Top of Extracted material

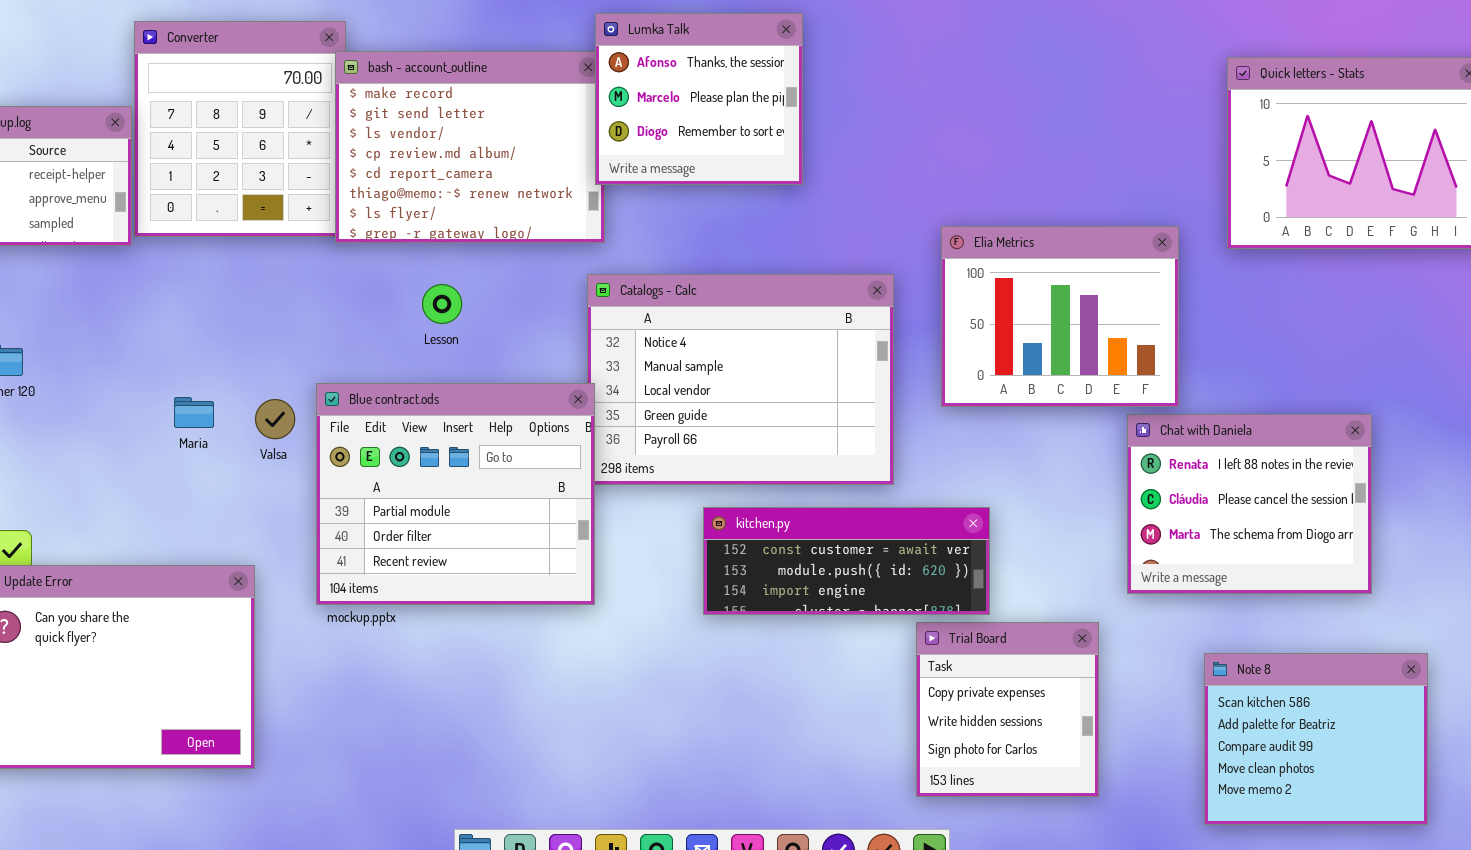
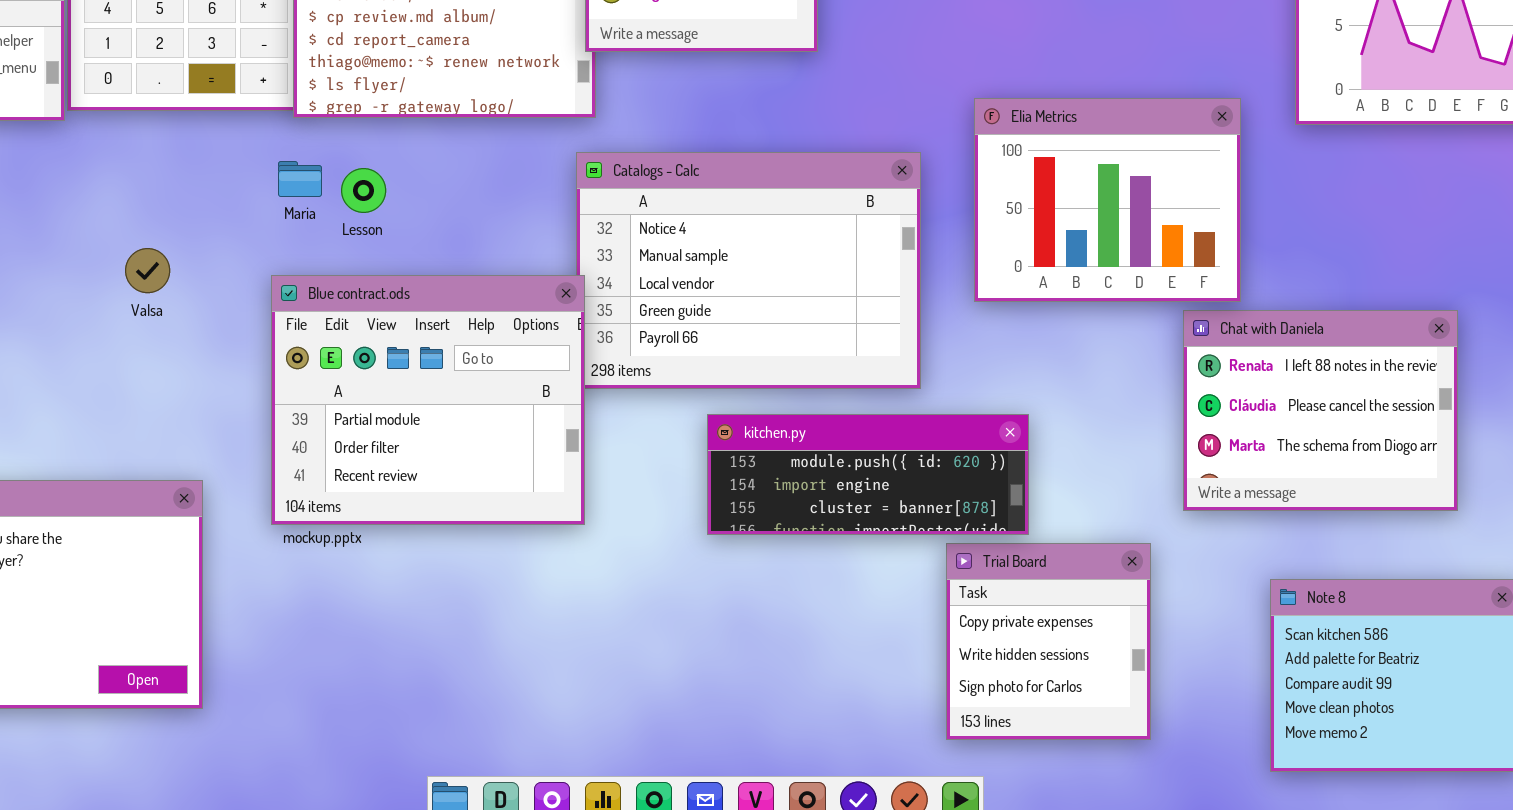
Lesson: [422,284,462,324] -> [341,168,386,213], moved
Maria: [174,397,214,428] -> [278,161,322,197], moved
Valsa: [255,399,295,439] -> [125,248,170,293], moved
kitchen.py: [703,507,990,615] -> [707,414,1029,535], scrolled down 1 row

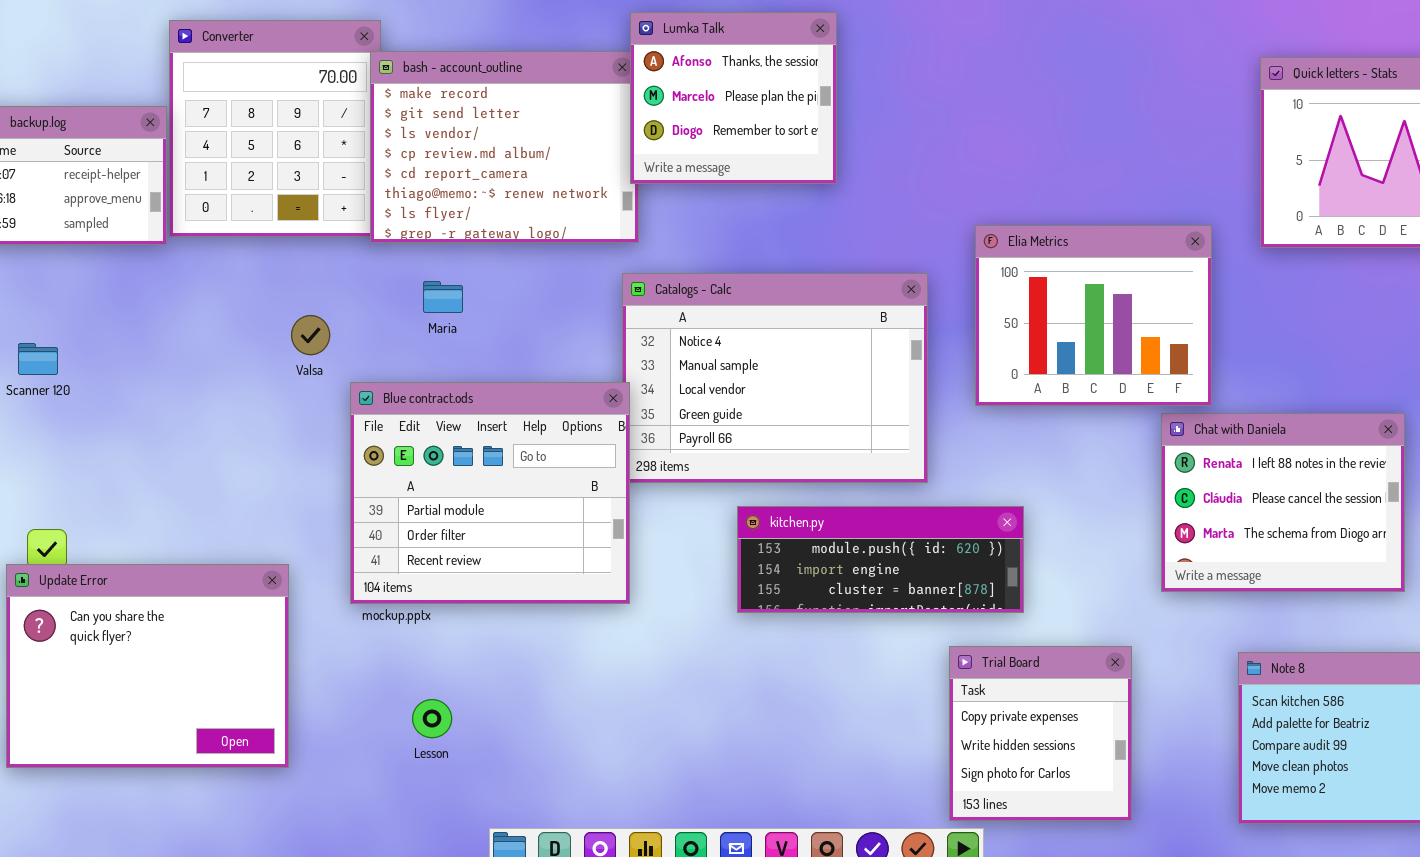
Maria: [278,161,322,197] -> [423,281,463,313], moved
Lesson: [341,168,386,213] -> [412,699,452,738], moved
Valsa: [125,248,170,293] -> [291,315,330,355], moved
Trial Board: [946,543,1151,740] -> [949,646,1132,821], moved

Bottom of Extracted material

## Exercise description
Report each line of the entries where the word "Maria" occurs.

## Result of the task
Maria: [174,397,214,428] -> [278,161,322,197], moved
Maria: [278,161,322,197] -> [423,281,463,313], moved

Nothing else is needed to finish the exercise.